- _Required action_
Count the lines in the records below that contain the word "inside". Give only the number.

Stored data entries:

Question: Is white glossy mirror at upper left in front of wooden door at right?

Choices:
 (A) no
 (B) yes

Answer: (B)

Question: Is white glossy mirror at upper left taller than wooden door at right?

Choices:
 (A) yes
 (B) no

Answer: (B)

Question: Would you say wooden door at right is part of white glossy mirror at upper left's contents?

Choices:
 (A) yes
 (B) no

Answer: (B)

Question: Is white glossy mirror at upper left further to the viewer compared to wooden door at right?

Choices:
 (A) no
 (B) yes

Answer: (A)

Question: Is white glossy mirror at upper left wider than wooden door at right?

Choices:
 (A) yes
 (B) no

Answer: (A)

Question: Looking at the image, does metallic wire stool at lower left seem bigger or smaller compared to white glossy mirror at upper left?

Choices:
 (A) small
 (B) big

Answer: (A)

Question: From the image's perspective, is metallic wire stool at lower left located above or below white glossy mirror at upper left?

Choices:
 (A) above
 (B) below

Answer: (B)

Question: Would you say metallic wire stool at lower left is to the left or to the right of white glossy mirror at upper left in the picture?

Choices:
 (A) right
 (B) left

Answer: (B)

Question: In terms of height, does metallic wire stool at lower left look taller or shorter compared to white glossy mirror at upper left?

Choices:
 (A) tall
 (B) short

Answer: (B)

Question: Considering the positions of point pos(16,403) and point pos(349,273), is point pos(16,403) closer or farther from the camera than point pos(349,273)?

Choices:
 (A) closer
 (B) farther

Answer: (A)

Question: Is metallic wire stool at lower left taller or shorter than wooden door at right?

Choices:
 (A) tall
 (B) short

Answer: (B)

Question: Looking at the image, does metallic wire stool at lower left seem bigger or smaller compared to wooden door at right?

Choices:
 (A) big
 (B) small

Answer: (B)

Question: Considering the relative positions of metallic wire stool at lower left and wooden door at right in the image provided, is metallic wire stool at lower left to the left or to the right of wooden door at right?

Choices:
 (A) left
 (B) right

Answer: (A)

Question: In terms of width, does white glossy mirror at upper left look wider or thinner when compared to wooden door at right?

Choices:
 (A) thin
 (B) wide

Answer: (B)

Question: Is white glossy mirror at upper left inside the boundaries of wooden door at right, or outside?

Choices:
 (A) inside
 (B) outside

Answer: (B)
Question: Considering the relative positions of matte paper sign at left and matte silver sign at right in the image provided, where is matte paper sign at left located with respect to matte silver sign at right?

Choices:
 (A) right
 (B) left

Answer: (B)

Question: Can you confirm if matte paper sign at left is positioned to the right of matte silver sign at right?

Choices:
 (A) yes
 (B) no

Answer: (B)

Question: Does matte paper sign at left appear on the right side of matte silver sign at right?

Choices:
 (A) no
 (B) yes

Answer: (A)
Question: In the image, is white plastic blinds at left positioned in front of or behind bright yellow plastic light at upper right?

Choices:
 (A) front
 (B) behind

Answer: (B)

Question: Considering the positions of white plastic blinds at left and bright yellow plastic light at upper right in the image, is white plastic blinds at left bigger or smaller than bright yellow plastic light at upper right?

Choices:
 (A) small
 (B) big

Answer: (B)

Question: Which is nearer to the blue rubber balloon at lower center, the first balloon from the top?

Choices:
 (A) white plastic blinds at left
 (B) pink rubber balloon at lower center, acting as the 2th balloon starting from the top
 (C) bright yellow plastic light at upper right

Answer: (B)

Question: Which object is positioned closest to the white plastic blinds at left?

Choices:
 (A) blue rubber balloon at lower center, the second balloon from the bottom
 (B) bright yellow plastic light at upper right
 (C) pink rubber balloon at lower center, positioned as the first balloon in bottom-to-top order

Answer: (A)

- _Completed exercise_
2